The task ::
Among the entries below, how many lines contain "SCALE"? Answer with the number only.

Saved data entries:
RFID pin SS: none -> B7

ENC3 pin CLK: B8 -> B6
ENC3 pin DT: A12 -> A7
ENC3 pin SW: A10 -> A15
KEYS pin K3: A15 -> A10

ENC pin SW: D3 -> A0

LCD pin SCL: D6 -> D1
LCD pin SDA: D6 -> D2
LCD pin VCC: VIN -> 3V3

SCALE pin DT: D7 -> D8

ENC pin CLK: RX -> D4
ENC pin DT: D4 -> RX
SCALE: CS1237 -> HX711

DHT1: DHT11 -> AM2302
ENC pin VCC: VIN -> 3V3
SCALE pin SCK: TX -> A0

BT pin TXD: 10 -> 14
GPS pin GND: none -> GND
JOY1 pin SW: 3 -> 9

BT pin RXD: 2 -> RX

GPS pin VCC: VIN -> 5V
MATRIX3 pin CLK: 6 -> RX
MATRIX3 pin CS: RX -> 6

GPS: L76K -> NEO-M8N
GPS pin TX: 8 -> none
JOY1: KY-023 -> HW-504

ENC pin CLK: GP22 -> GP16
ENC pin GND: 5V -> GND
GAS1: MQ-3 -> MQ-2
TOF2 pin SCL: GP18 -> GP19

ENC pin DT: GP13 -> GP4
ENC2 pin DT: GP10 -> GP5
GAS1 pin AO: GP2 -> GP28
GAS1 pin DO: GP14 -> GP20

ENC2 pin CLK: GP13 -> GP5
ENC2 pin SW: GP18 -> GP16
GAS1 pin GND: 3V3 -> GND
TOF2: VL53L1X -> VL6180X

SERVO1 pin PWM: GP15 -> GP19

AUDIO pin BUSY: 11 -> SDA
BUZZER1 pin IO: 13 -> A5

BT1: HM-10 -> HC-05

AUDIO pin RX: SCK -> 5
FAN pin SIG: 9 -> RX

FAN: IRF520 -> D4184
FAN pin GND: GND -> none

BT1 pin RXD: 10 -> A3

Response to this exercise ::
3